━━━ Provided information ━━━

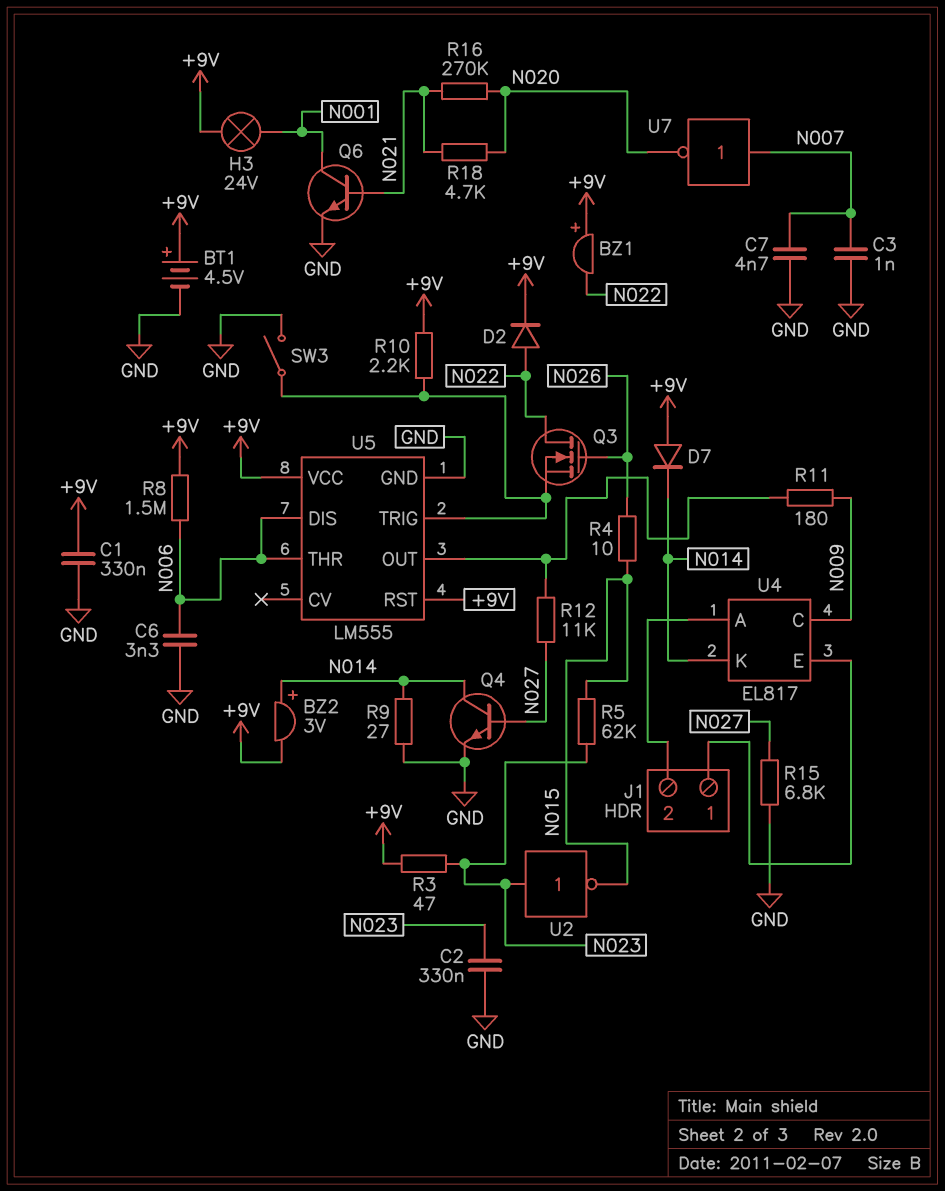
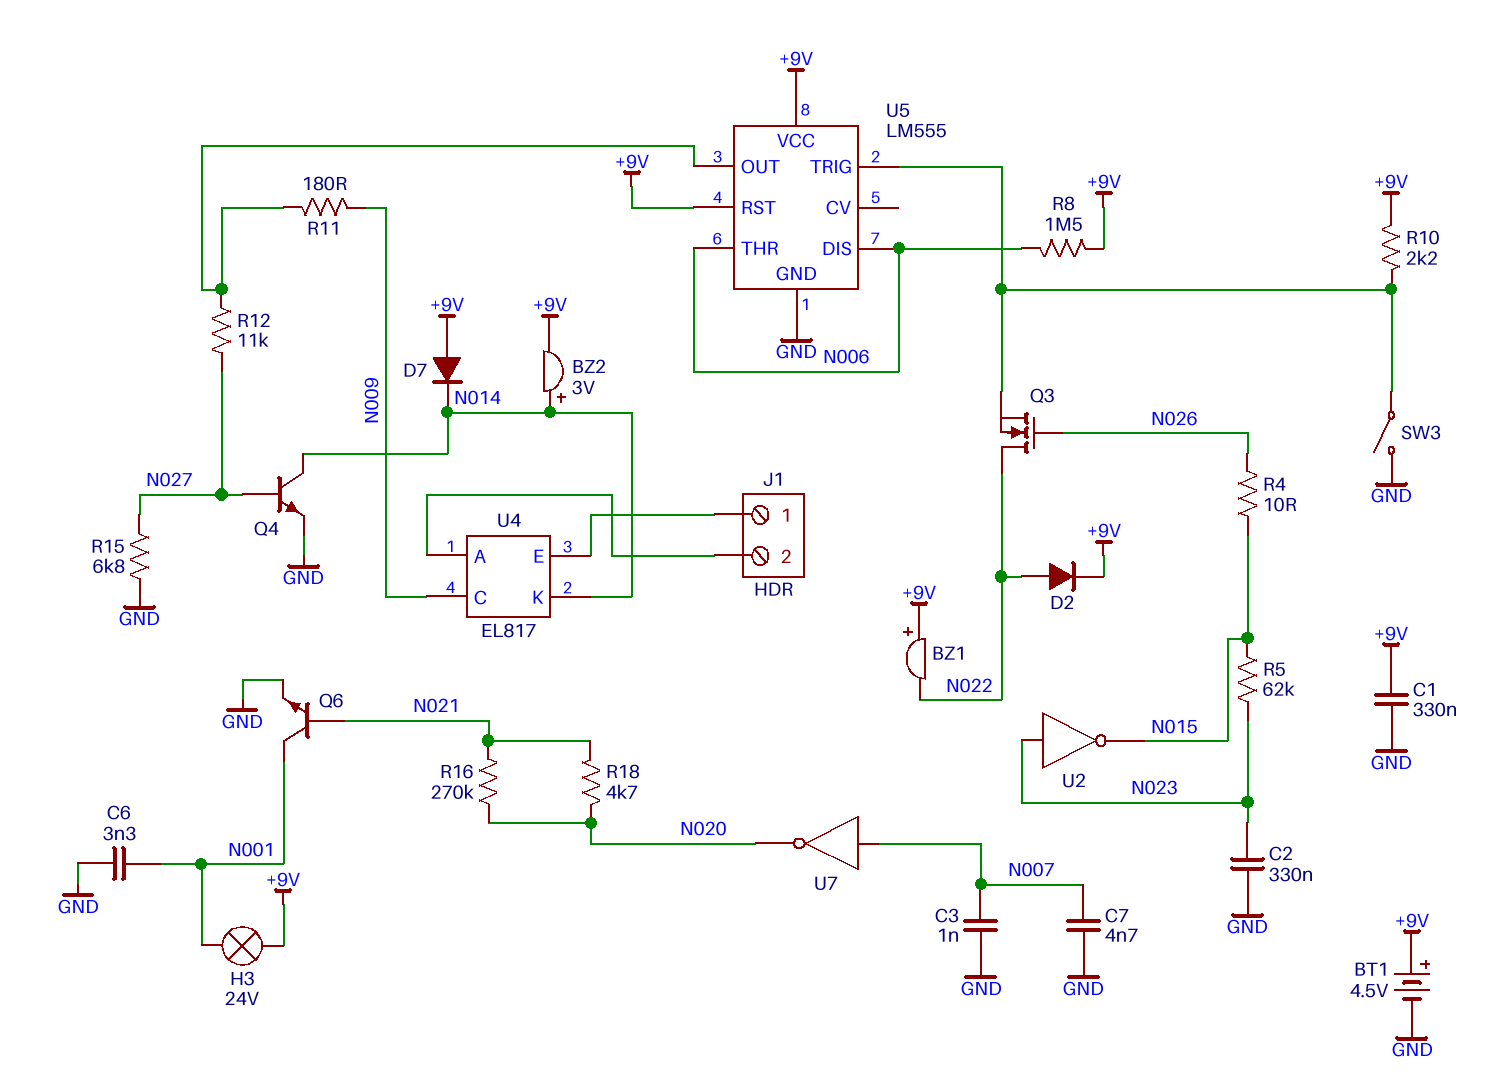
C6: 3.3nF (GND, N006) -> 3.3nF (GND, N001)
R3: 47 (+9V, N023) -> none
R9: 27 (GND, N014) -> none

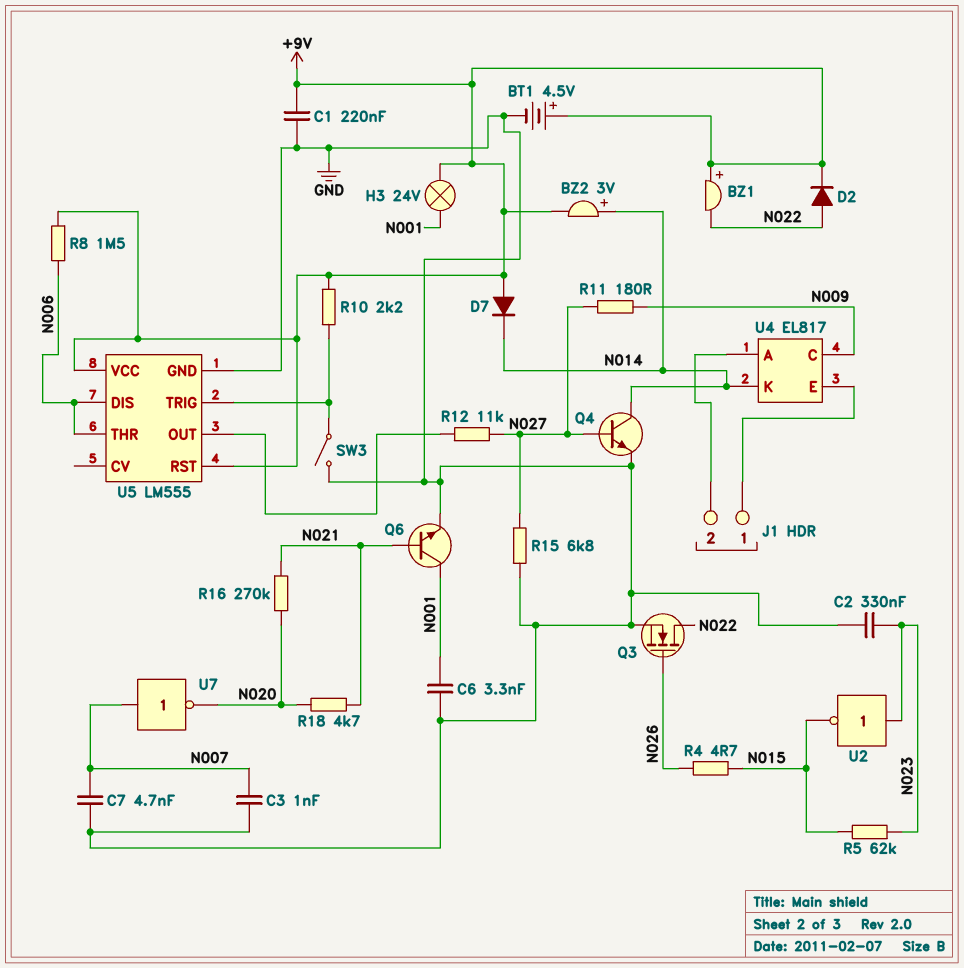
C1: 330nF (+9V, GND) -> 220nF (+9V, GND)
Q3: NMOS (G N026, D N022, S U5/TRIG) -> NMOS (G N026, D N022, S GND)
R4: 10 (N015, N026) -> 4.7 (N015, N026)
R11: 180 (N009, U5/OUT) -> 180 (N009, N027)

━━━

## Exercise description
Would you reproduce the lines from the one with "R9: 27 (GND, N014) -> none" through the final line of the data above, exactly and only those, without any pictures?

## Finished exercise
R9: 27 (GND, N014) -> none

C1: 330nF (+9V, GND) -> 220nF (+9V, GND)
Q3: NMOS (G N026, D N022, S U5/TRIG) -> NMOS (G N026, D N022, S GND)
R4: 10 (N015, N026) -> 4.7 (N015, N026)
R11: 180 (N009, U5/OUT) -> 180 (N009, N027)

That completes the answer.